Could you copy every record below exactly, leaving out the pictures?
┌──
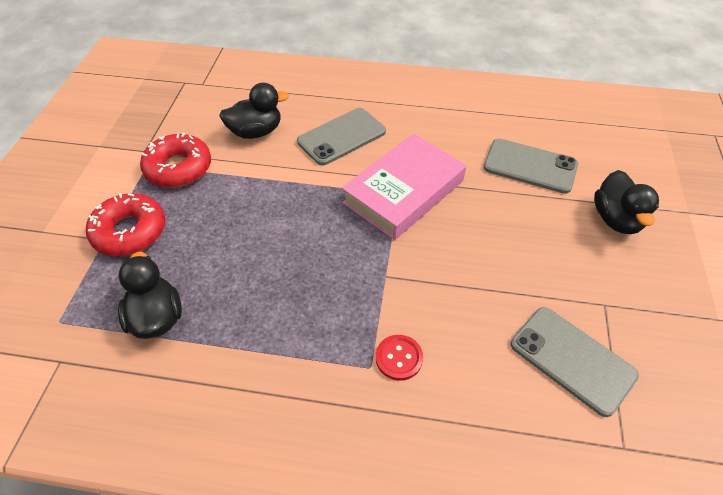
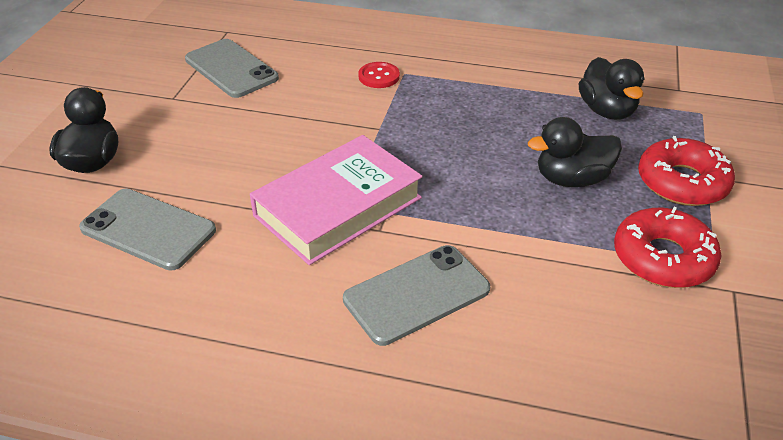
camera: 175 degrees left, 10 degrees down
black duck [219,83,289,139] -> black duck moved to [528,117,622,187]

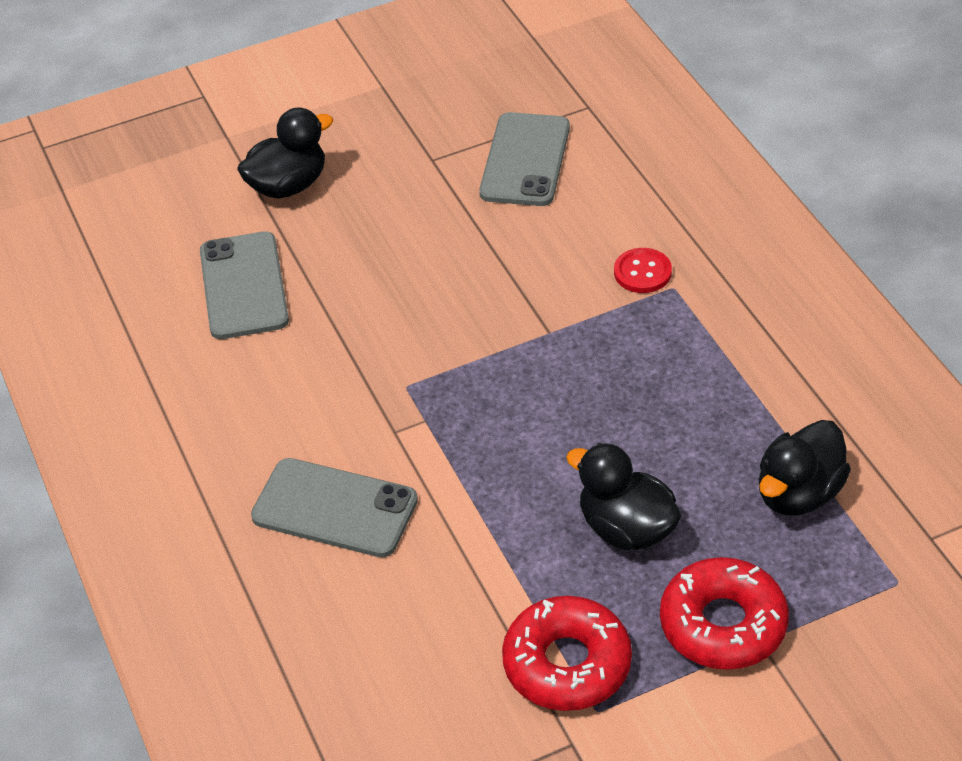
camera: 55 degrees right, 5 degrees up
pink book [250,135,423,265] -> none

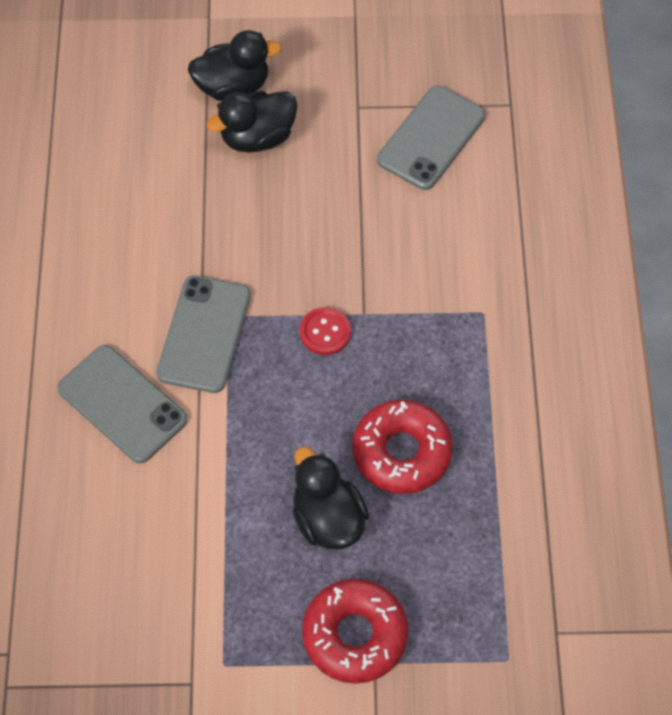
camera: 20 degrees right, 15 degrees up
grey phone [200,231,289,339] -> grey phone moved to [156,275,251,393]
red donut [502,596,632,711] -> red donut moved to [352,399,453,494]
red button [614,248,672,293] -> red button moved to [300,307,351,355]
black duck [759,420,851,515] -> black duck moved to [206,91,298,153]

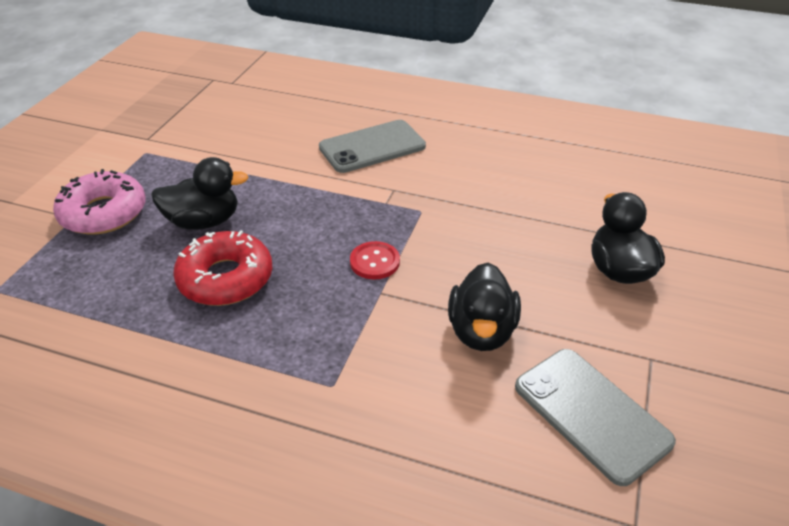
camera: 110 degrees right, 20 degrees down
grey phone [156,275,251,393] -> none
black duck [188,30,282,101] -> black duck moved to [448,263,521,351]
red donut [302,579,408,684] -> pink donut [53,169,146,235]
└──
[Answer to this problem]
camera: 175 degrees left, 10 degrees down
black duck [219,83,289,139] -> black duck moved to [528,117,622,187]

camera: 55 degrees right, 5 degrees up
pink book [250,135,423,265] -> none

camera: 20 degrees right, 15 degrees up
grey phone [200,231,289,339] -> grey phone moved to [156,275,251,393]
red donut [502,596,632,711] -> red donut moved to [352,399,453,494]
red button [614,248,672,293] -> red button moved to [300,307,351,355]
black duck [759,420,851,515] -> black duck moved to [206,91,298,153]

camera: 110 degrees right, 20 degrees down
grey phone [156,275,251,393] -> none
black duck [188,30,282,101] -> black duck moved to [448,263,521,351]
red donut [302,579,408,684] -> pink donut [53,169,146,235]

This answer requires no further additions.